Extracted records
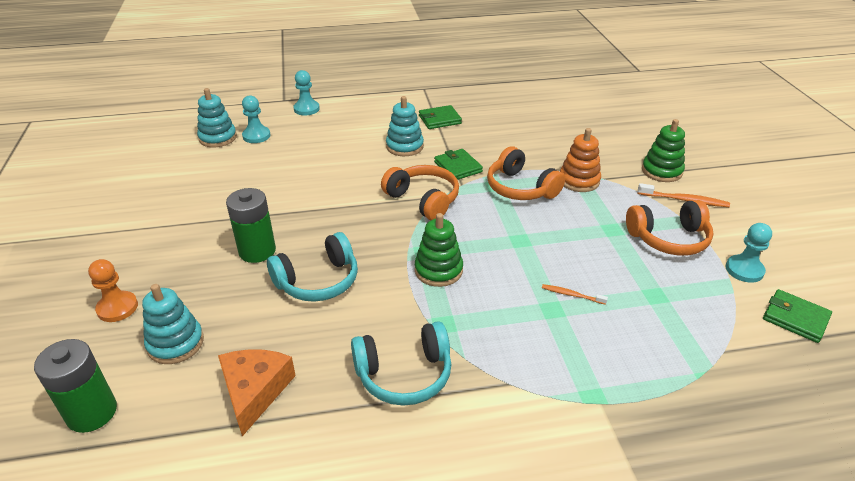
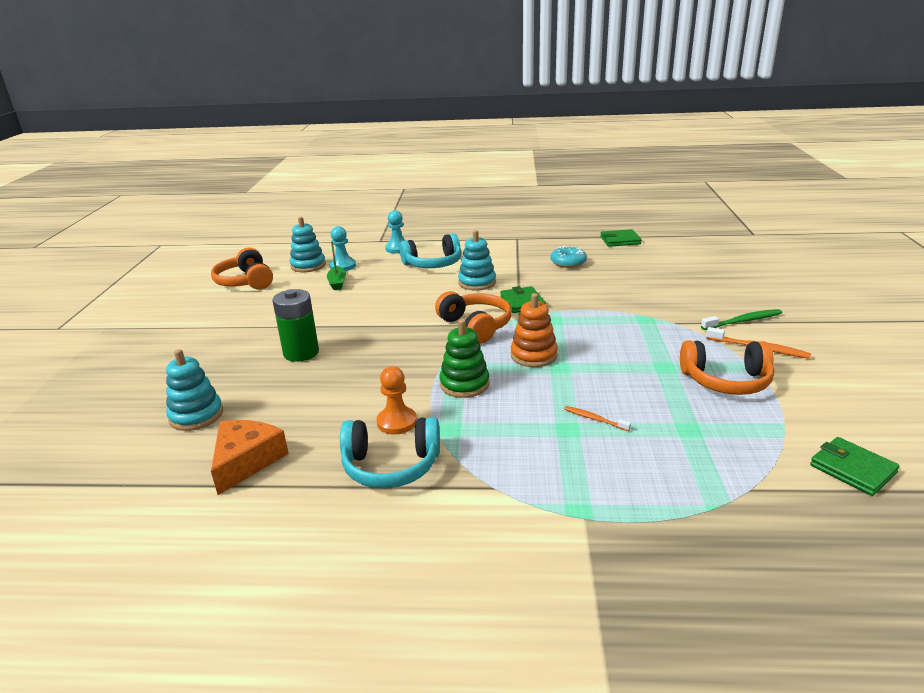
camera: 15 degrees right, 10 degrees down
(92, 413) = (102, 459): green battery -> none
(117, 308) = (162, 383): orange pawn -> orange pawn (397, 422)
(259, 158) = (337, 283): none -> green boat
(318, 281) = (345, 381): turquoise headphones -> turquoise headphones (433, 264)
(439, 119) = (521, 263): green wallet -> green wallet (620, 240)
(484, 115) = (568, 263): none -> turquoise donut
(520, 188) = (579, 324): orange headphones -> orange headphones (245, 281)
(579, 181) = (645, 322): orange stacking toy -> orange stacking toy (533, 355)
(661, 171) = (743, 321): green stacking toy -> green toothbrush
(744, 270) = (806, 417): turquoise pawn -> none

→ YOUR ASSIGNMENT
Look for the string "turquoise" in the entries above. Copy every line that has it.

→ WORKED SOLUTION
(318, 281) = (345, 381): turquoise headphones -> turquoise headphones (433, 264)
(484, 115) = (568, 263): none -> turquoise donut
(744, 270) = (806, 417): turquoise pawn -> none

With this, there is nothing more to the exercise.